[[ Information supplied open ]]

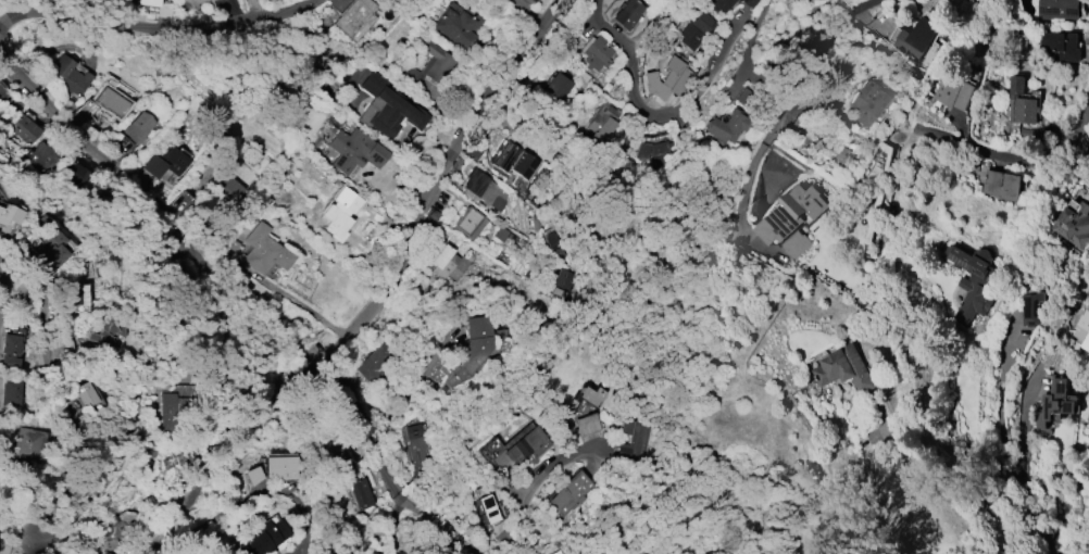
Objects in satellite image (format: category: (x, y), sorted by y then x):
building: (198, 1)
building: (149, 2)
building: (520, 3)
building: (749, 3)
building: (722, 5)
building: (164, 9)
building: (1059, 9)
building: (628, 14)
building: (353, 16)
building: (463, 24)
road: (156, 26)
building: (693, 29)
road: (755, 36)
building: (917, 38)
building: (1061, 45)
building: (596, 54)
building: (431, 66)
building: (70, 76)
building: (585, 77)
building: (662, 80)
building: (558, 84)
building: (3, 92)
building: (954, 92)
building: (110, 98)
building: (1021, 103)
building: (868, 104)
building: (384, 107)
road: (651, 110)
road: (781, 113)
building: (603, 124)
building: (724, 126)
building: (138, 127)
building: (25, 129)
building: (354, 150)
building: (656, 152)
building: (839, 154)
building: (41, 156)
building: (251, 156)
building: (164, 161)
building: (516, 162)
road: (1012, 162)
road: (119, 164)
building: (75, 177)
building: (1001, 184)
building: (224, 187)
building: (484, 189)
building: (0, 192)
building: (341, 206)
building: (9, 214)
building: (792, 220)
building: (469, 222)
building: (1075, 222)
building: (50, 242)
building: (265, 250)
building: (449, 264)
building: (568, 284)
building: (972, 285)
building: (16, 290)
building: (73, 295)
road: (388, 296)
building: (1032, 308)
building: (1083, 327)
building: (106, 331)
building: (9, 345)
building: (471, 347)
road: (239, 356)
building: (378, 363)
building: (844, 369)
road: (59, 389)
building: (10, 392)
building: (86, 394)
building: (589, 396)
building: (1056, 402)
road: (135, 407)
building: (174, 410)
road: (697, 423)
building: (585, 425)
building: (633, 442)
building: (29, 443)
building: (414, 443)
building: (524, 446)
building: (490, 447)
road: (1004, 451)
building: (187, 455)
road: (613, 462)
building: (268, 469)
road: (386, 476)
road: (944, 480)
building: (351, 482)
road: (761, 482)
building: (568, 494)
road: (526, 501)
building: (488, 508)
road: (399, 531)
building: (119, 532)
building: (261, 539)
road: (1086, 552)
building: (560, 553)

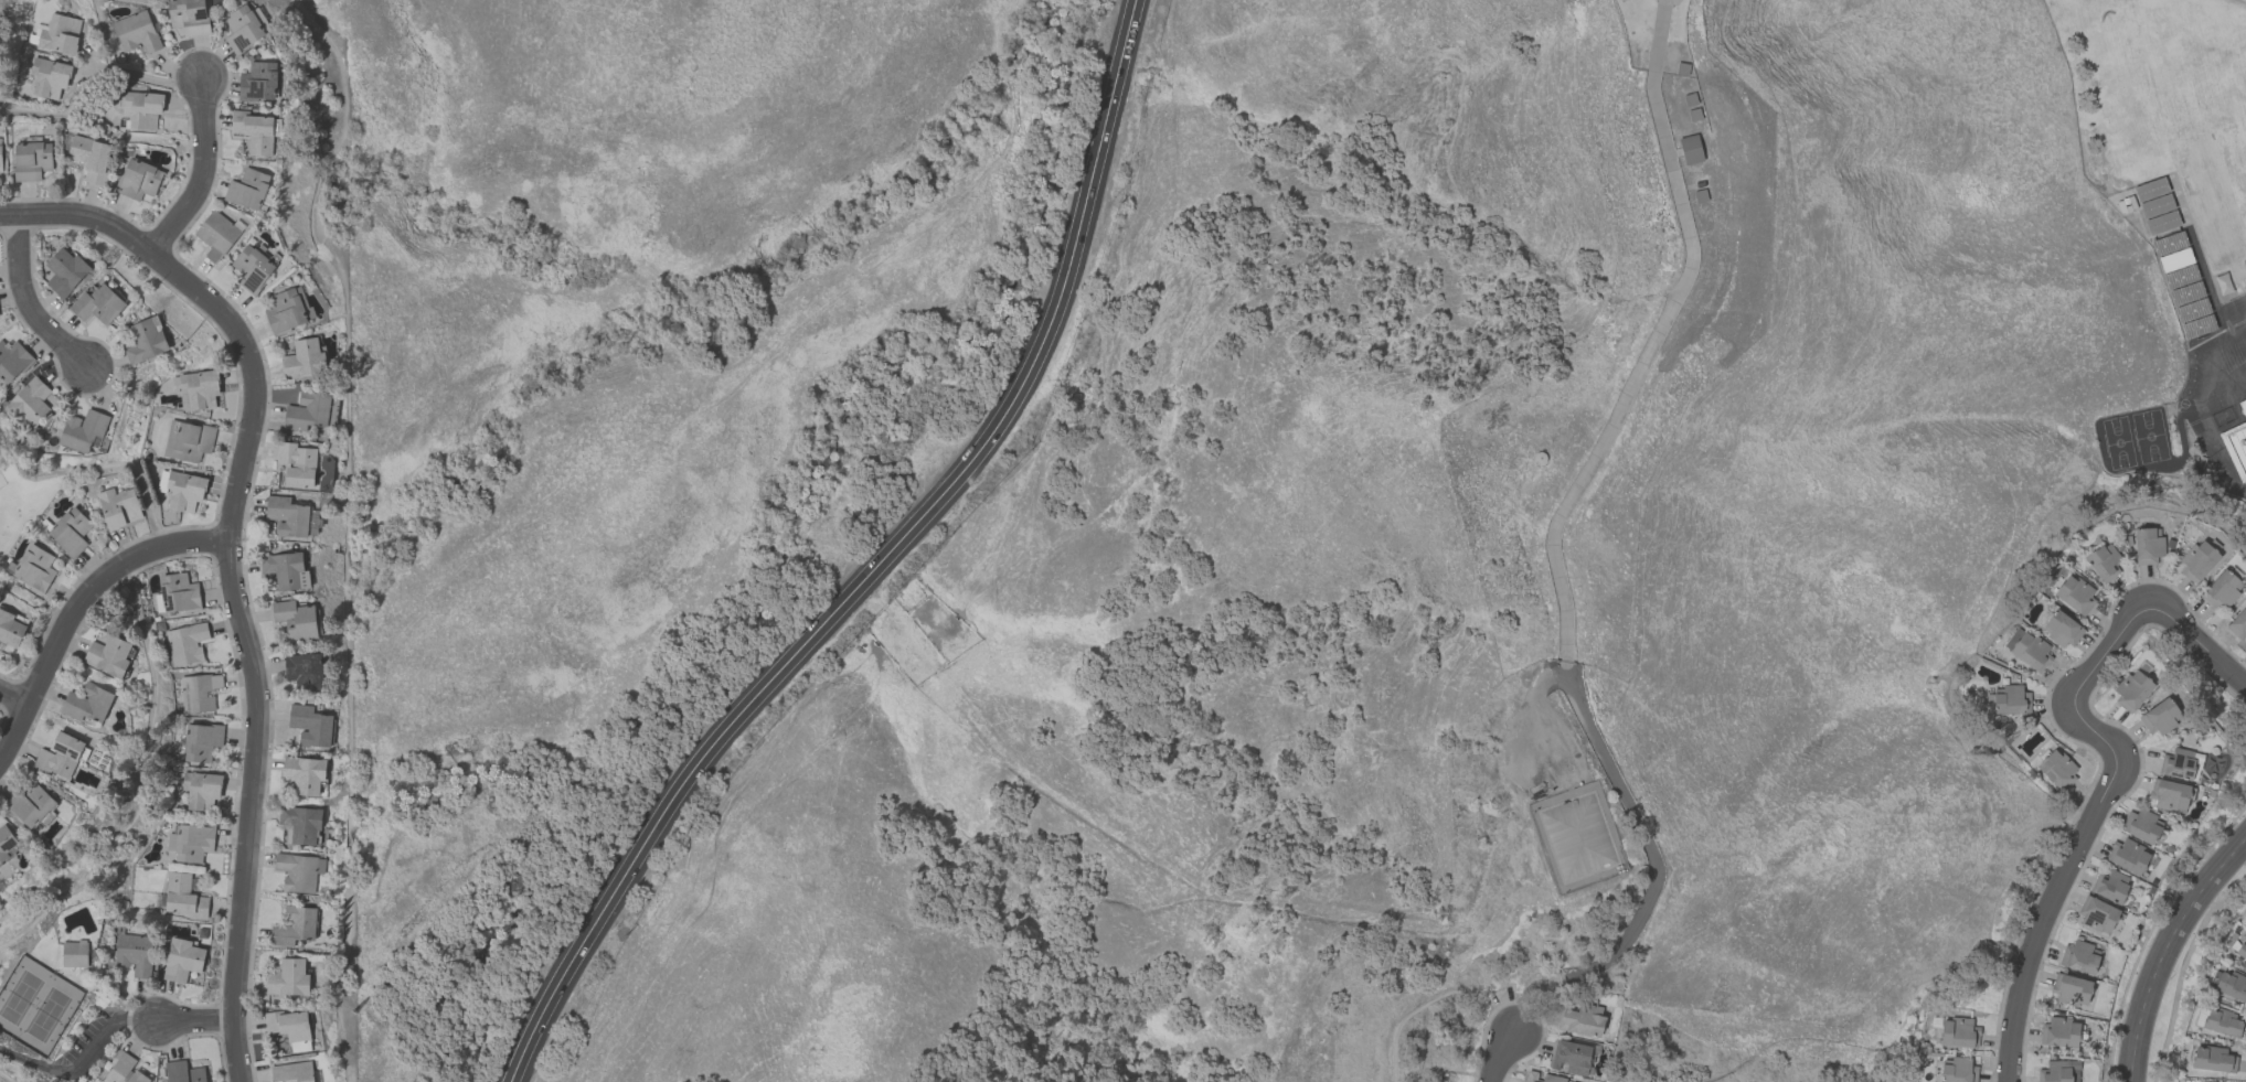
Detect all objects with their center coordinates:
building: (188, 16)
building: (243, 29)
building: (136, 32)
building: (60, 34)
building: (49, 78)
road: (145, 78)
building: (259, 82)
building: (142, 110)
building: (254, 132)
building: (1690, 150)
building: (0, 158)
building: (91, 159)
building: (32, 161)
road: (202, 173)
building: (139, 180)
building: (249, 190)
building: (2156, 206)
building: (216, 235)
building: (252, 269)
building: (66, 272)
building: (98, 305)
road: (25, 307)
building: (285, 311)
road: (1654, 338)
building: (147, 341)
building: (2245, 359)
building: (304, 360)
building: (12, 361)
building: (2245, 363)
building: (199, 390)
building: (30, 403)
building: (308, 412)
building: (83, 431)
park: (2135, 439)
building: (187, 441)
building: (2236, 443)
building: (297, 465)
building: (161, 481)
building: (184, 492)
building: (118, 508)
building: (287, 516)
building: (70, 531)
building: (2147, 545)
building: (2198, 559)
building: (2103, 562)
road: (230, 567)
road: (879, 567)
building: (34, 569)
building: (284, 569)
building: (2220, 590)
building: (178, 594)
building: (2074, 594)
road: (76, 608)
building: (296, 620)
building: (2239, 624)
building: (10, 629)
building: (2060, 629)
building: (186, 644)
road: (2201, 644)
building: (2031, 652)
building: (109, 657)
building: (304, 670)
building: (2132, 690)
building: (199, 693)
road: (12, 697)
building: (2012, 700)
building: (87, 704)
building: (2159, 717)
building: (310, 726)
building: (201, 742)
building: (60, 756)
building: (2178, 764)
building: (2057, 769)
building: (305, 774)
building: (201, 790)
building: (2169, 796)
building: (31, 806)
road: (2095, 813)
building: (301, 824)
building: (2141, 826)
building: (191, 843)
building: (7, 844)
building: (2128, 857)
building: (299, 872)
road: (1655, 872)
building: (2110, 887)
building: (184, 897)
building: (2097, 915)
building: (294, 926)
building: (2238, 950)
road: (2168, 953)
building: (74, 954)
building: (134, 954)
building: (2079, 958)
building: (182, 960)
building: (288, 979)
building: (2228, 985)
building: (2071, 990)
park: (35, 1008)
building: (1582, 1020)
building: (2221, 1022)
road: (194, 1023)
building: (290, 1028)
building: (1958, 1033)
building: (2059, 1033)
road: (107, 1035)
road: (75, 1042)
road: (1498, 1055)
building: (1572, 1057)
building: (2212, 1060)
building: (123, 1070)
building: (1957, 1070)
building: (183, 1072)
building: (292, 1072)
building: (1553, 1078)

[[ Information supplied closed ]]

*About this exercise:*
A verbatim copy of the records above, without pictures, is required.

*Your solution:*
Objects in satellite image (format: category: (x, y), sorted by y then x):
building: (198, 1)
building: (149, 2)
building: (520, 3)
building: (749, 3)
building: (722, 5)
building: (164, 9)
building: (1059, 9)
building: (628, 14)
building: (353, 16)
building: (463, 24)
road: (156, 26)
building: (693, 29)
road: (755, 36)
building: (917, 38)
building: (1061, 45)
building: (596, 54)
building: (431, 66)
building: (70, 76)
building: (585, 77)
building: (662, 80)
building: (558, 84)
building: (3, 92)
building: (954, 92)
building: (110, 98)
building: (1021, 103)
building: (868, 104)
building: (384, 107)
road: (651, 110)
road: (781, 113)
building: (603, 124)
building: (724, 126)
building: (138, 127)
building: (25, 129)
building: (354, 150)
building: (656, 152)
building: (839, 154)
building: (41, 156)
building: (251, 156)
building: (164, 161)
building: (516, 162)
road: (1012, 162)
road: (119, 164)
building: (75, 177)
building: (1001, 184)
building: (224, 187)
building: (484, 189)
building: (0, 192)
building: (341, 206)
building: (9, 214)
building: (792, 220)
building: (469, 222)
building: (1075, 222)
building: (50, 242)
building: (265, 250)
building: (449, 264)
building: (568, 284)
building: (972, 285)
building: (16, 290)
building: (73, 295)
road: (388, 296)
building: (1032, 308)
building: (1083, 327)
building: (106, 331)
building: (9, 345)
building: (471, 347)
road: (239, 356)
building: (378, 363)
building: (844, 369)
road: (59, 389)
building: (10, 392)
building: (86, 394)
building: (589, 396)
building: (1056, 402)
road: (135, 407)
building: (174, 410)
road: (697, 423)
building: (585, 425)
building: (633, 442)
building: (29, 443)
building: (414, 443)
building: (524, 446)
building: (490, 447)
road: (1004, 451)
building: (187, 455)
road: (613, 462)
building: (268, 469)
road: (386, 476)
road: (944, 480)
building: (351, 482)
road: (761, 482)
building: (568, 494)
road: (526, 501)
building: (488, 508)
road: (399, 531)
building: (119, 532)
building: (261, 539)
road: (1086, 552)
building: (560, 553)

Detect all objects with their center coordinates:
building: (188, 16)
building: (243, 29)
building: (136, 32)
building: (60, 34)
building: (49, 78)
road: (145, 78)
building: (259, 82)
building: (142, 110)
building: (254, 132)
building: (1690, 150)
building: (0, 158)
building: (91, 159)
building: (32, 161)
road: (202, 173)
building: (139, 180)
building: (249, 190)
building: (2156, 206)
building: (216, 235)
building: (252, 269)
building: (66, 272)
building: (98, 305)
road: (25, 307)
building: (285, 311)
road: (1654, 338)
building: (147, 341)
building: (2245, 359)
building: (304, 360)
building: (12, 361)
building: (2245, 363)
building: (199, 390)
building: (30, 403)
building: (308, 412)
building: (83, 431)
park: (2135, 439)
building: (187, 441)
building: (2236, 443)
building: (297, 465)
building: (161, 481)
building: (184, 492)
building: (118, 508)
building: (287, 516)
building: (70, 531)
building: (2147, 545)
building: (2198, 559)
building: (2103, 562)
road: (230, 567)
road: (879, 567)
building: (34, 569)
building: (284, 569)
building: (2220, 590)
building: (178, 594)
building: (2074, 594)
road: (76, 608)
building: (296, 620)
building: (2239, 624)
building: (10, 629)
building: (2060, 629)
building: (186, 644)
road: (2201, 644)
building: (2031, 652)
building: (109, 657)
building: (304, 670)
building: (2132, 690)
building: (199, 693)
road: (12, 697)
building: (2012, 700)
building: (87, 704)
building: (2159, 717)
building: (310, 726)
building: (201, 742)
building: (60, 756)
building: (2178, 764)
building: (2057, 769)
building: (305, 774)
building: (201, 790)
building: (2169, 796)
building: (31, 806)
road: (2095, 813)
building: (301, 824)
building: (2141, 826)
building: (191, 843)
building: (7, 844)
building: (2128, 857)
building: (299, 872)
road: (1655, 872)
building: (2110, 887)
building: (184, 897)
building: (2097, 915)
building: (294, 926)
building: (2238, 950)
road: (2168, 953)
building: (74, 954)
building: (134, 954)
building: (2079, 958)
building: (182, 960)
building: (288, 979)
building: (2228, 985)
building: (2071, 990)
park: (35, 1008)
building: (1582, 1020)
building: (2221, 1022)
road: (194, 1023)
building: (290, 1028)
building: (1958, 1033)
building: (2059, 1033)
road: (107, 1035)
road: (75, 1042)
road: (1498, 1055)
building: (1572, 1057)
building: (2212, 1060)
building: (123, 1070)
building: (1957, 1070)
building: (183, 1072)
building: (292, 1072)
building: (1553, 1078)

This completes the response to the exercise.